- Data extract -
|---|
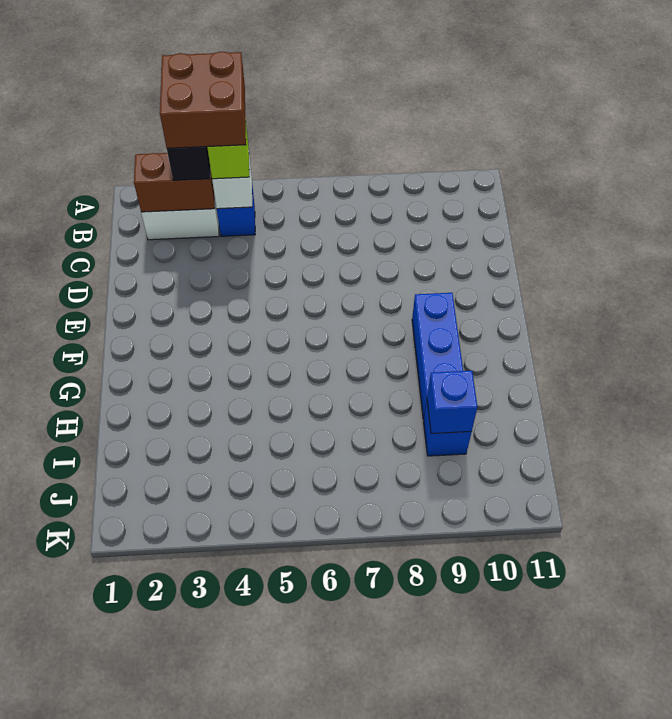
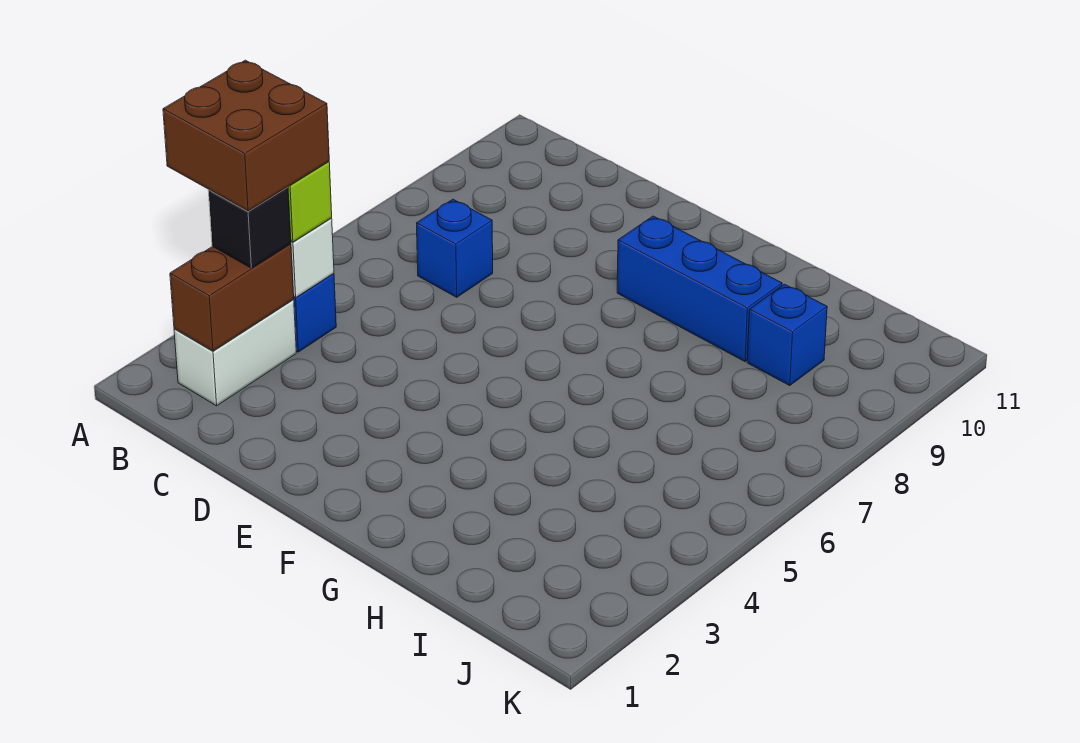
blue brick I9 level 2 -> blue brick C7 level 1

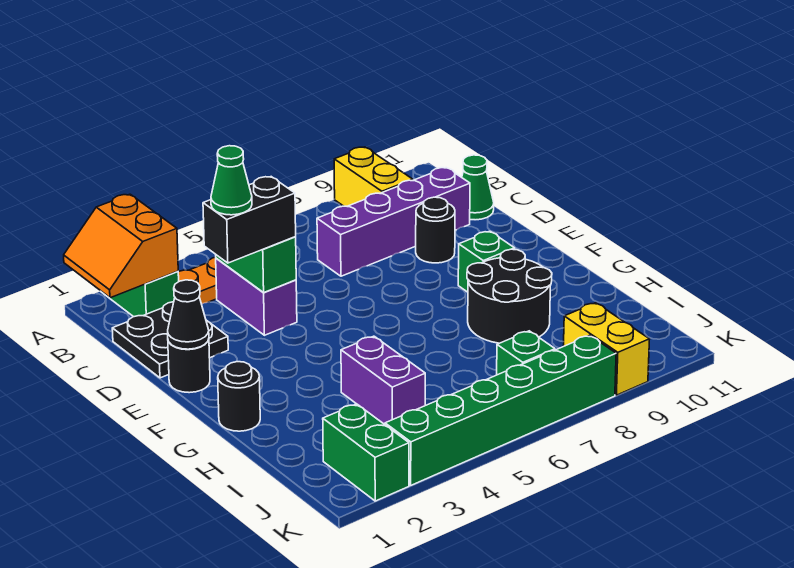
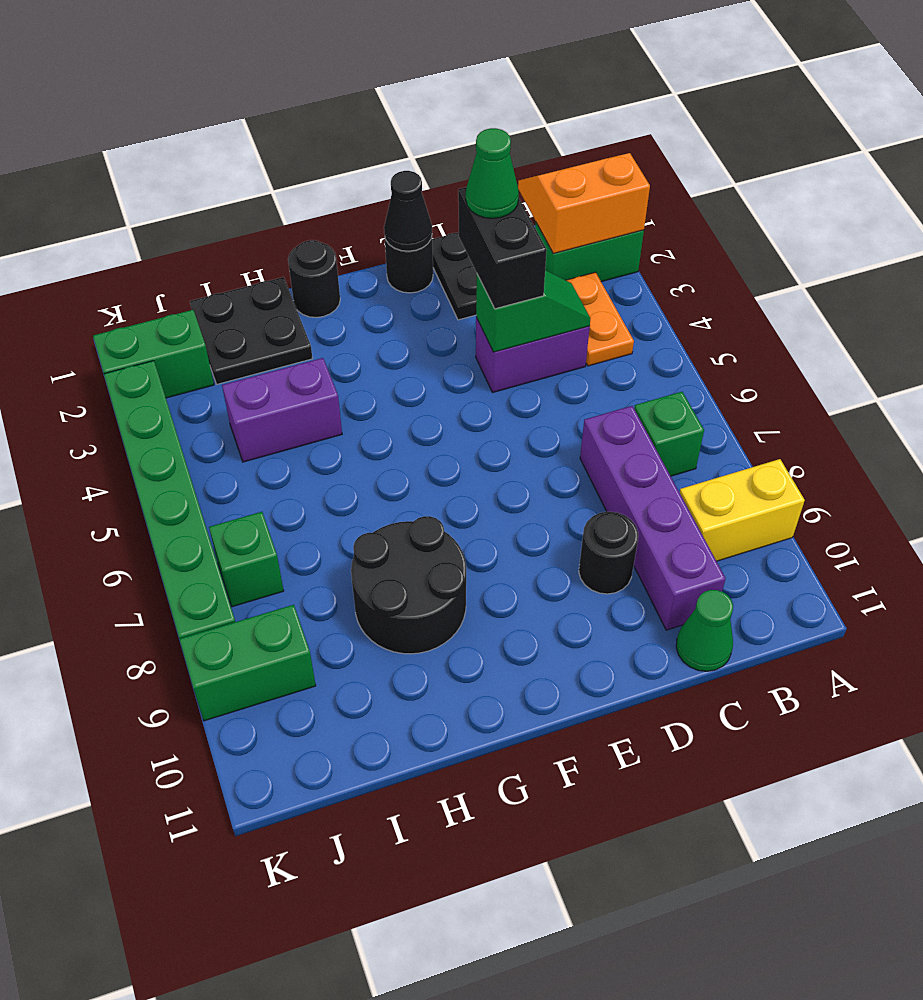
green brick F9 level 1 -> green brick B7 level 1
none -> black plate H1:I2 level 1
yellow brick J9:K9 level 1 -> green brick J9:K9 level 1

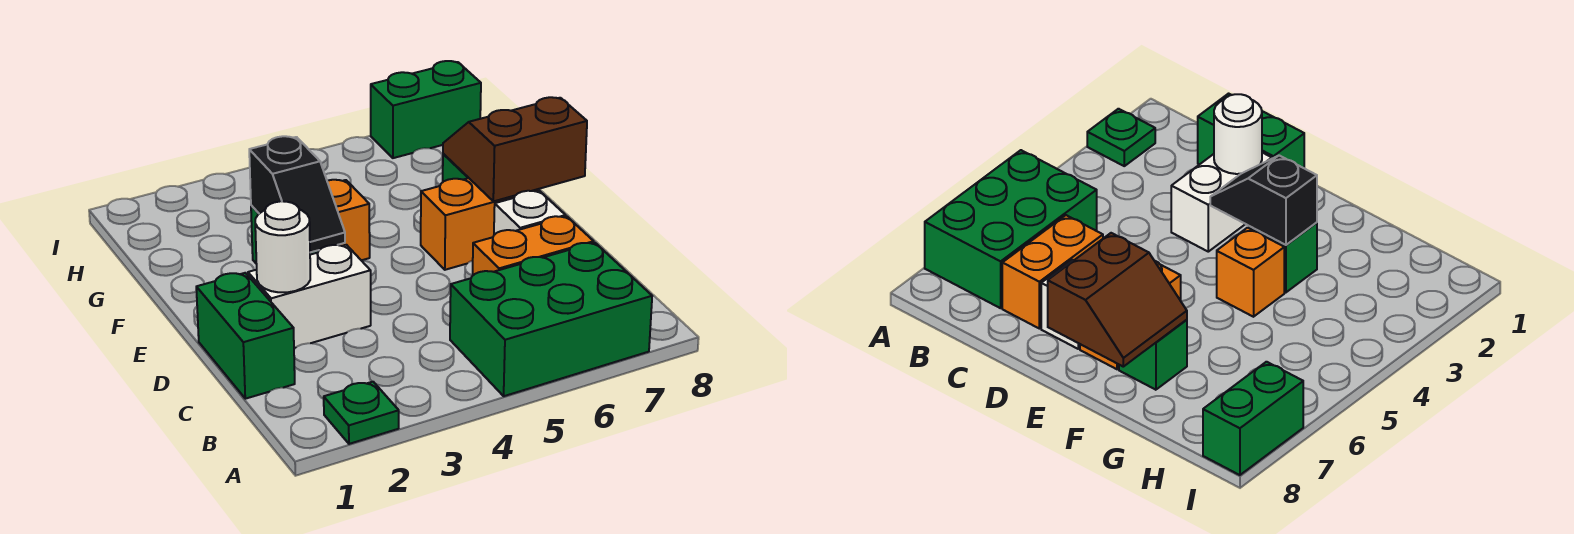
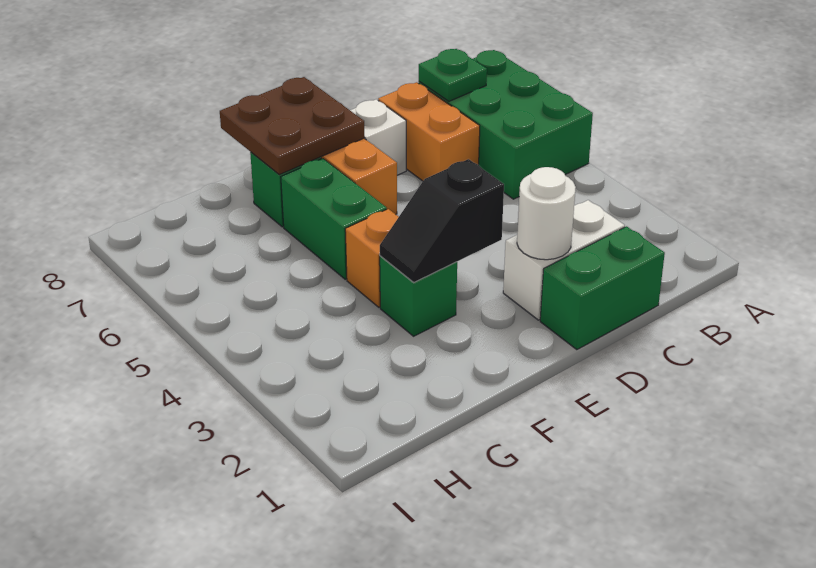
green plate A2 level 1 -> green plate B7 level 2
white brick D2:D3 level 1 -> white brick C2:D2 level 1
black slope E3:F3 level 2 top F -> black slope E3:F3 level 2 top E
brown slope E7:F8 level 2 top E -> brown plate E7:F8 level 2
green brick I7:I8 level 1 -> green brick F5:F6 level 1

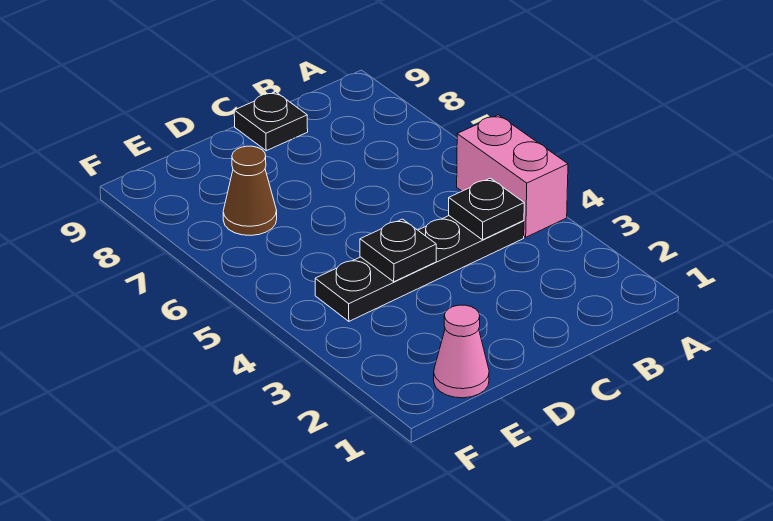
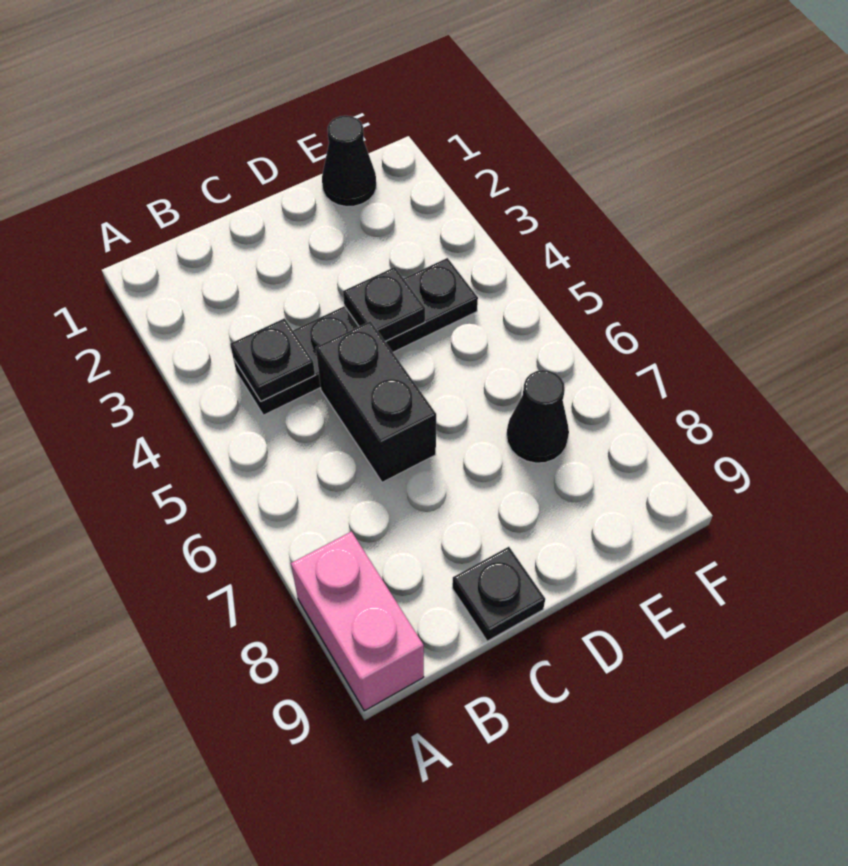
pink brick A4:A5 level 1 -> pink brick A8:A9 level 1
none -> black brick C5:C6 level 1
pink cone E1 level 1 -> black cone E1 level 1
brown cone E7 level 1 -> black cone E7 level 1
|---|
- The problem -
Look over the data above and show each line that contains "plate".

- Problem solution -
none -> black plate H1:I2 level 1
green plate A2 level 1 -> green plate B7 level 2
brown slope E7:F8 level 2 top E -> brown plate E7:F8 level 2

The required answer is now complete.